* **To be done**: Tally the lines in the records below that contain the string "kern", where case counts, and give only the number.

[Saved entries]
[start]
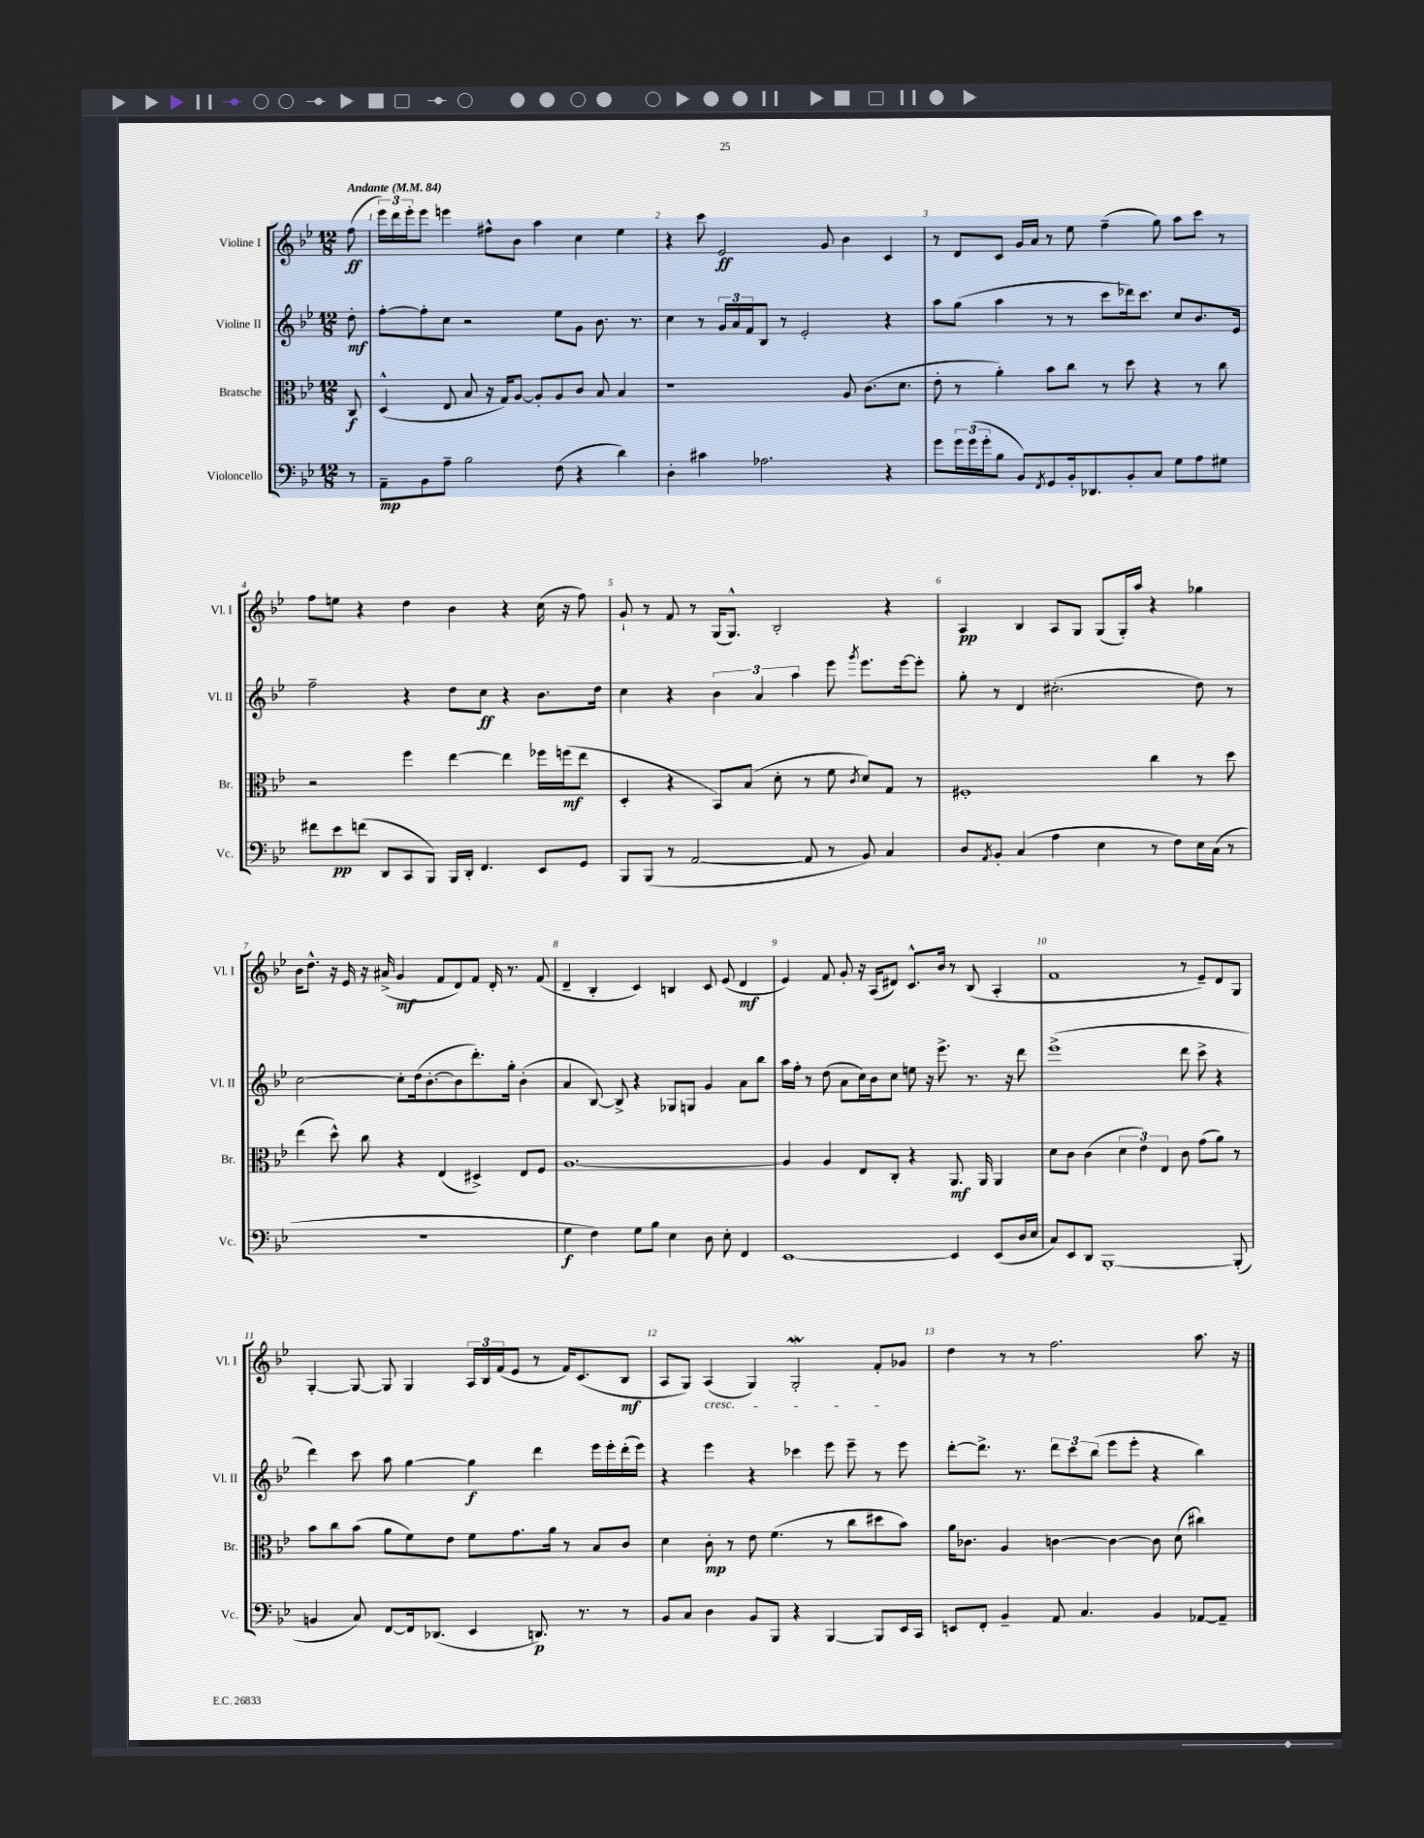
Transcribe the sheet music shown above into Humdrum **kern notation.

**kern	**dynam	**kern	**dynam	**kern	**dynam	**kern	**dynam
*part4	*part4	*part3	*part3	*part2	*part2	*part1	*part1
*staff4	*staff4	*staff3	*staff3	*staff2	*staff2	*staff1	*staff1
*I"Violoncello	*	*I"Bratsche	*	*I"Violine II	*	*I"Violine I	*
*I'Vc.	*	*I'Br.	*	*I'Vl. II	*	*I'Vl. I	*
*clefF4	*	*clefC3	*	*clefG2	*	*clefG2	*
*k[b-e-]	*	*k[b-e-]	*	*k[b-e-]	*	*k[b-e-]	*
*M12/8	*	*M12/8	*	*M12/8	*	*M12/8	*
*MM84	*	*MM84	*	*MM84	*	*MM84	*
=	=	=	=	=	=	=	=
!	!	!	!	!	!	!LO:TX:a:B:t=Andante	!
8r	.	8C/	f	8dd'\	mf	(8ff\	ff
=1	=1	=1	=1	=1	=1	=1	=1
8AA~\L	mp	(4D^^/	.	[8ff'\L	.	24eee-\LL)	.
.	.	.	.	.	.	24ddd\	.
.	.	.	.	.	.	24eee-'\J	.
8BB-\	.	.	.	8ff'\]	.	8eee-\J	.
8A~\J	.	8E-/	.	8cc\J	.	4eeen\	.
2B-\	.	8B-/	.	2r	.	.	.
.	.	16r	.	.	.	8ff#X^^\L	.
.	.	16G/KL)	.	.	.	.	.
.	.	[8A/J	.	.	.	8b-\J	.
.	.	8A'/L]	.	.	.	4aa\	.
(8F\	.	8A/	.	8ee-\L	.	.	.
4r	.	8c/J	.	8g\J	.	4cc\	.
.	.	8B-/	.	8.b-\	.	.	.
4d\)	.	4B-/	.	.	.	4ee-\	.
.	.	.	.	8.r	.	.	.
=2	=2	=2	=2	=2	=2	=2	=2
4D'\	.	1r	.	4cc\	.	4r	.
4c#X\	.	.	.	8r	.	8ccc\	.
.	.	.	.	24g/LL	.	2e-/	ff
.	.	.	.	24a/	.	.	.
.	.	.	.	24f/J	.	.	.
2.A-X\	.	.	.	8B-/J	.	.	.
.	.	.	.	8r	.	.	.
.	.	.	.	2e-'/	.	.	.
.	.	.	.	.	.	8g/	.
.	.	8A/	.	.	.	4b-\	.
.	.	(8.c\L	.	.	.	.	.
4r	.	.	.	4r	.	4c/	.
.	.	8.d\J	.	.	.	.	.
=3	=3	=3	=3	=3	=3	=3	=3
8g\L	.	8e-'\	.	8aa\L	.	8r	.
24g\L	.	8r	.	(8gg\J	.	8d/L	.
(24g\	.	.	.	.	.	.	.
24g'\J	.	.	.	.	.	.	.
8B-\J	.	4a'\)	.	4aa\	.	8c/J	.
8BB-/L)	.	.	.	.	.	16g/LL	.
.	.	.	.	.	.	16a/JJ	.
8qFF/	.	.	.	.	.	.	.
8GG/	.	8b-\L	.	8r	.	8r	.
16BB-'/k	.	8cc\J	.	8r	.	8ee-\	.
8.DD-X/	.	.	.	.	.	.	.
.	.	8r	.	8ccc\L	.	(4ff~\	.
8BB-'/	.	8dd\	.	16ddd-X\k)	.	.	.
.	.	.	.	8.ccc\J	.	.	.
8C/J	.	4r	.	.	.	8gg\)	.
8G\L	.	.	.	8cc/L	.	8aa\L	.
8A\	.	8r	.	8.b-/	.	8ccc\J	.
8G#X\J	.	8cc\	.	.	.	8r	.
.	.	.	.	16e-/Jk	.	.	.
!!LO:LB:g=z
=4	=4	=4	=4	=4	=4	=4	=4
8f#X\L	.	2r	.	2ff~\	.	8ff\L	.
8e-\	pp	.	.	.	.	8een\J	.
(8fn\J	.	.	.	.	.	4r	.
8DD/L	.	.	.	.	.	.	.
8CC/	.	4ff\	.	4r	.	4dd\	.
8BBB-/J)	.	.	.	.	.	.	.
16BBB-/LL	.	[4ee-\	.	8dd\L	.	4b-\	.
16DD'/JJ	.	.	.	.	.	.	.
4.FF/	.	.	.	8cc\J	ff	.	.
.	.	4ee-\]	.	4r	.	4r	.
8EE-/L	.	16ff-X\LL	.	8.b-\L	.	(16cc\	.
.	.	(16ffn\J	mf	.	.	16r	.
8GG/J	.	8ee-\J	.	.	.	8ff\)	.
.	.	.	.	16dd\Jk	.	.	.
=5	=5	=5	=5	=5	=5	=5	=5
8BBB-/L	.	4D'/	.	4cc\	.	8g`/	.
(8BBB-/J	.	.	.	.	.	8r	.
8r	.	4r	.	4r	.	8f/	.
[2AA/	.	.	.	.	.	8r	.
.	.	8BB-/L)	.	6b-\	.	(16G/KL	.
.	.	.	.	.	.	8.G^^/J)	.
.	.	(8B-/J	.	.	.	.	.
.	.	.	.	6a/	.	.	.
.	.	8d'\	.	.	.	2B-'/	.
.	.	.	.	6aa\	.	.	.
8AA/]	.	8r	.	.	.	.	.
8r	.	8f\	.	8eee-\	.	.	.
.	.	8qc/	.	8qggg/	.	.	.
8BB-/)	.	8d/L)	.	8.eee-\L	.	.	.
4C/	.	8G/J	.	.	.	4r	.
.	.	.	.	[16eee-\k	.	.	.
.	.	8r	.	8eee-'\J]	.	.	.
=6	=6	=6	=6	=6	=6	=6	=6
8D/L	.	1F#X'	.	8gg'\	.	4A/	pp
8qAA/	.	.	.	.	.	.	.
8BB-'/J	.	.	.	8r	.	.	.
(4C/	.	.	.	4d/	.	4B-/	.
4A\	.	.	.	(2.cc#X'\	.	8A/L	.
.	.	.	.	.	.	8G/J	.
4E-\	.	.	.	.	.	(8G/L	.
.	.	.	.	.	.	16G'/L)	.
.	.	.	.	.	.	16aa/JJ	.
8r	.	4cc\	.	.	.	4r	.
8F\L)	.	.	.	.	.	.	.
16E-\L	.	8r	.	8dd\)	.	4gg-X\	.
(16C\JJ	.	.	.	.	.	.	.
8r	.	8dd\	.	8r	.	.	.
!!LO:LB:g=z
=7	=7	=7	=7	=7	=7	=7	=7
1.r	.	(4ee-\	.	[2cc\	.	16b-\KL	.
.	.	.	.	.	.	8.dd^^\J	.
.	.	8dd^^\)	.	.	.	16r	.
.	.	.	.	.	.	16e-/	.
.	.	8cc\	.	.	.	16r	.
.	.	.	.	.	.	(16a#X^/	.
.	.	4r	.	8cc'\L]	.	4g/	mf
.	.	.	.	(16dd\k	.	.	.
.	.	.	.	[8.b-'\	.	.	.
.	.	(4E-/	.	.	.	8f/L	.
.	.	.	.	8b-\]	.	8d/)	.
.	.	4D#X^/)	.	8.ddd'\)	.	8f/J	.
.	.	.	.	.	.	16d'/	.
.	.	.	.	16gg'\Jk	.	8.r	.
.	.	8E-/L	.	(4b-'\	.	.	.
.	.	8F/J	.	.	.	(8f/	.
=8	=8	=8	=8	=8	=8	=8	=8
4G\	f	[1.A	.	4a/	.	4d~/	.
4F\)	.	.	.	[8B-/)	.	4B-'/	.
.	.	.	.	8B-^/]	.	.	.
8G\L	.	.	.	4r	.	4c/)	.
8B-\J	.	.	.	.	.	.	.
4E-\	.	.	.	8G-X/L	.	4Bn/	.
.	.	.	.	8Gn/J	.	.	.
8D\	.	.	.	4g/	.	8c/	.
8E-'\	.	.	.	.	.	(8e-/	.
4FF/	.	.	.	8a\L	.	4d/	mf
.	.	.	.	8bb-\J	.	.	.
=9	=9	=9	=9	=9	=9	=9	=9
[1EE-	.	4A/]	.	16aa\LL	.	4e-/)	.
.	.	.	.	16ff'\JJ	.	.	.
.	.	.	.	8r	.	.	.
.	.	4A/	.	(8dd\	.	8f/	.
.	.	.	.	8a\L	.	8g'/	.
.	.	8E-/L	.	16cc\L)	.	16r	.
.	.	.	.	16b-\J	.	(16A/KL	.
.	.	8C'/J	.	8cc\J	.	8d#X/J)	.
.	.	4r	.	8een\	.	8.c^^/L	.
.	.	.	.	16r	.	.	.
.	.	.	.	8.eee-^\	.	16b-/Jk	.
4EE-/]	.	8.AA/	mf	.	.	8r	.
.	.	.	.	8.r	.	(8B-/	.
.	.	16AA/	.	.	.	.	.
(8EE-/L	.	4AA/	.	.	.	4A'/	.
.	.	.	.	16r	.	.	.
16D/L	.	.	.	8ddd\	.	.	.
16E-/JJ	.	.	.	.	.	.	.
=10	=10	=10	=10	=10	=10	=10	=10
8C/L)	.	8d\L	.	(1eee-^	.	1f	.
8EE-/	.	8c\J	.	.	.	.	.
8DD/J	.	(4c\	.	.	.	.	.
[1BBB-'	.	.	.	.	.	.	.
.	.	6d\	.	.	.	.	.
.	.	6e-\)	.	.	.	.	.
.	.	6E-/	.	.	.	.	.
.	.	8c\	.	8ddd\	.	8r	.
.	.	(8g\L	.	8ccc^\	.	8e-~/L)	.
.	.	8a\J)	.	4r	.	8d/	.
(8BBB-'/]	.	8r	.	.	.	8G/J	.
!!LO:LB:g=z
=11	=11	=11	=11	=11	=11	=11	=11
4BBn/	.	8b-\L	.	4ddd\)	.	[4G'/	.
.	.	8cc\	.	.	.	.	.
8C/)	.	(8b-\J	.	8ccc\	.	8G/_	.
[8FF/L	.	8a\L	.	8aa\	.	8G/]	.
16FF/k]	.	8f\)	.	[4gg\	.	4G/	.
(8.DD-X/J	.	.	.	.	.	.	.
.	.	8e-\J	.	.	.	.	.
4EE-/	.	8f\L	.	4gg\]	f	24A/LL	.
.	.	.	.	.	.	24B-/	.
.	.	.	.	.	.	(24f/J	.
.	.	8.g\	.	.	.	8e-/J	.
8.DDn/)	p	.	.	4ddd\	.	8r	.
.	.	16a\Jk	.	.	.	.	.
.	.	8r	.	.	.	16f/KL)	.
8.r	.	.	.	.	.	(8.c/	.
.	.	8B-/L	.	16eee-\LL	.	.	.
.	.	.	.	16eee-'\	.	.	.
8r	.	8c/J	.	(16ddd'\	.	8B-/J	mf
.	.	.	.	16eee-\JJ)	.	.	.
=12	=12	=12	=12	=12	=12	=12	=12
8BB-/L	.	4d\	.	4r	.	8A/L	.
8C/J	.	.	.	.	.	8G/J)	.
!	!	!	!	!	!	!LO:TX:b:i:t=cresc.	!
4D\	.	8c'\	mp	4eee-\	.	(4A/	.
.	.	8r	.	.	.	.	.
8BB-/L	.	8e-\	.	4r	.	4G/)	.
8BBB-/J	.	(4.f\	.	.	.	.	.
4r	.	.	.	4ccc-X\	.	2GW'/	.
[4BBB-/	.	8r	.	8eee-\	.	.	.
.	.	8cc\L	.	8eee-~\	.	.	.
8BBB-/L]	.	8dd#X\	.	8r	.	8f'/L	.
16EE-/L	.	8b-\J)	.	8eee-\	.	8g-X/J	.
16CC/JJ	.	.	.	.	.	.	.
=13	=13	=13	=13	=13	=13	=13	=13
8EEn/L	.	16a\KL	.	[8ddd'\L	.	4dd\	.
.	.	8.c-X\J	.	.	.	.	.
8FF'/J	.	.	.	8.ddd^\J]	.	.	.
4BB-~/	.	4A/	.	.	.	8r	.
.	.	.	.	8.r	.	.	.
.	.	.	.	.	.	8r	.
8AA/	.	[4cn\	.	12ddd\L	.	2.ff\	.
.	.	.	.	12ccc\	.	.	.
4.C/	.	.	.	.	.	.	.
.	.	.	.	(12bb-\J	.	.	.
.	.	4c\_	.	8eee-\L	.	.	.
.	.	.	.	8eee-'\J	.	.	.
4BB-/	.	8c\]	.	4r	.	.	.
.	.	(8d\	.	.	.	.	.
[8AA-X/L	.	4cc#X\)	.	4bb-\)	.	8.aa\	.
8AA-~/J]	.	.	.	.	.	.	.
.	.	.	.	.	.	16r	.
==	==	==	==	==	==	==	==
*-	*-	*-	*-	*-	*-	*-	*-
[end]
* **Correct output**: 2